WHAT THE TASK REQUIRES ▸
When you reproduce the entries below, keep each one exact and drop any pictures.

** Opening DATA PROVIDED block **

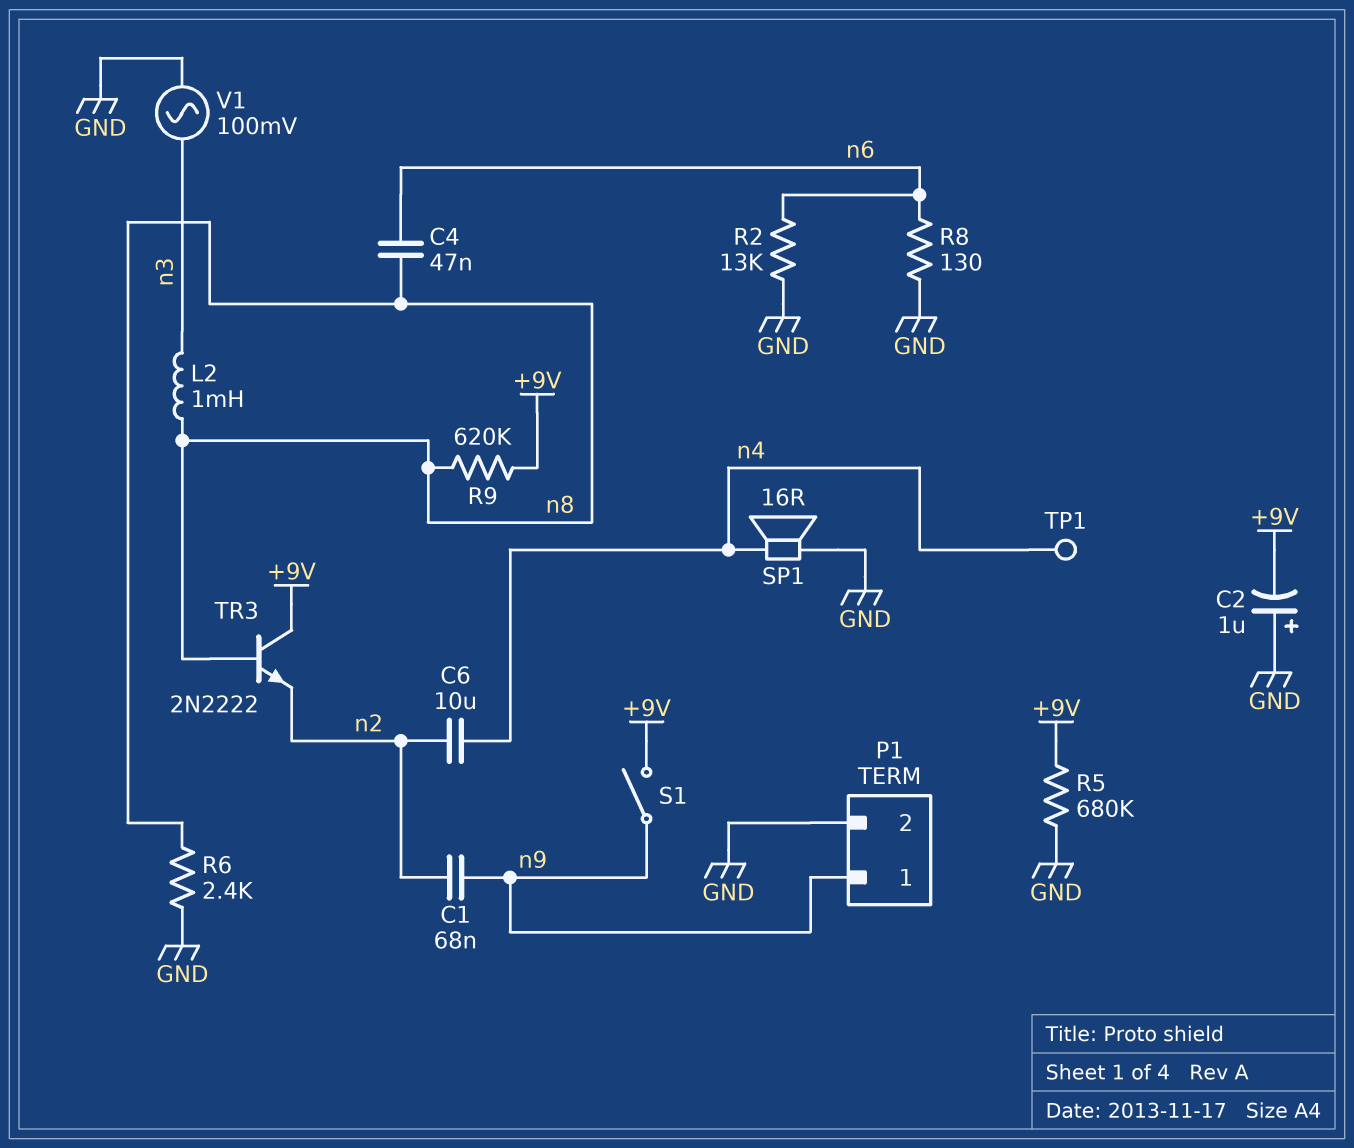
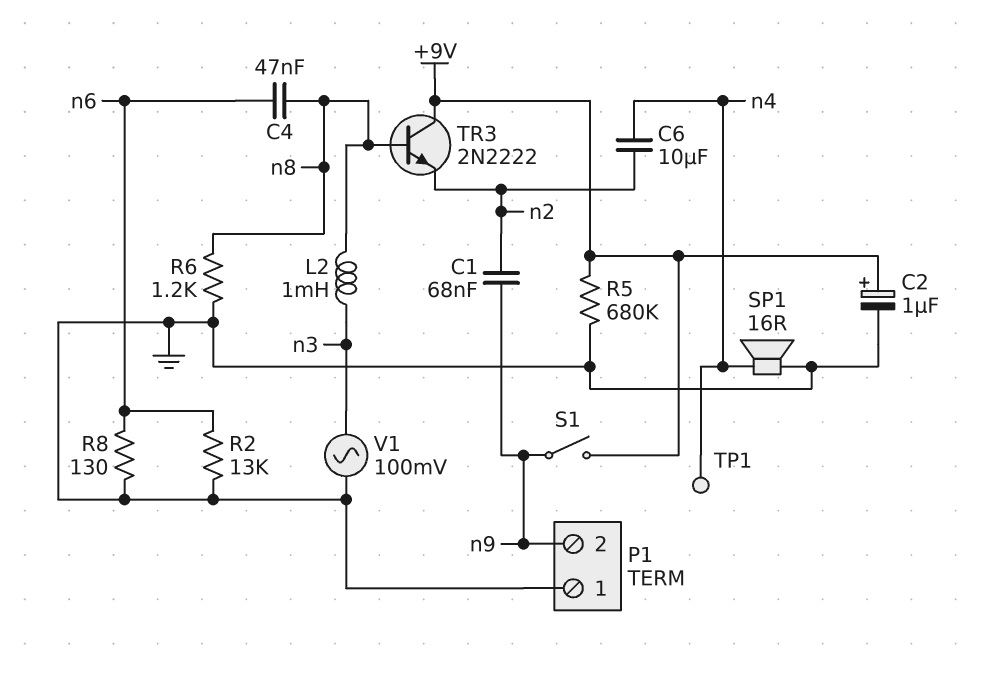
C2: 1uF (plus GND, minus +9V) -> 1uF (plus +9V, minus GND)
P1 pin 1: n9 -> GND
P1 pin 2: GND -> n9
R6: 2.4k (GND, n8) -> 1.2k (GND, n8)
R9: 620k (+9V, n8) -> none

** Closing DATA PROVIDED block **

YOUR SOLUTION ▸
C2: 1uF (plus GND, minus +9V) -> 1uF (plus +9V, minus GND)
P1 pin 1: n9 -> GND
P1 pin 2: GND -> n9
R6: 2.4k (GND, n8) -> 1.2k (GND, n8)
R9: 620k (+9V, n8) -> none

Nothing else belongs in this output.